═══ Material provided ═══

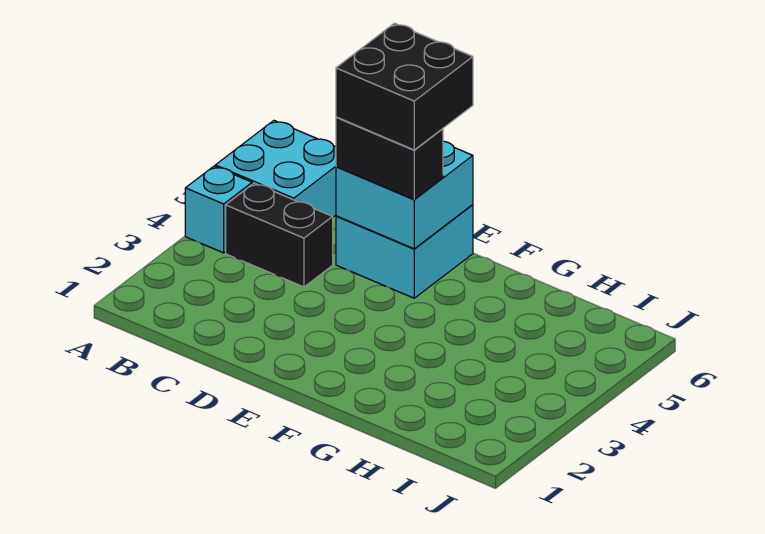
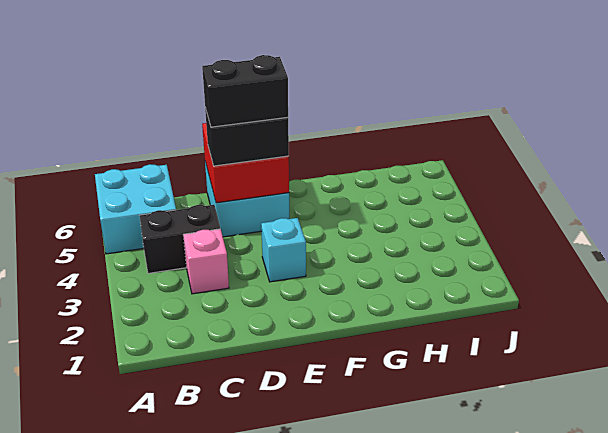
cyan brick A4 level 1 -> cyan brick E3 level 1
none -> pink brick C3 level 1
cyan brick D5:E6 level 2 -> red brick D5:E6 level 2
black brick D5:E6 level 4 -> black brick D5:E5 level 4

═══

From the first line to the last, please copy the data exactly, with the pictures left out.

cyan brick A4 level 1 -> cyan brick E3 level 1
none -> pink brick C3 level 1
cyan brick D5:E6 level 2 -> red brick D5:E6 level 2
black brick D5:E6 level 4 -> black brick D5:E5 level 4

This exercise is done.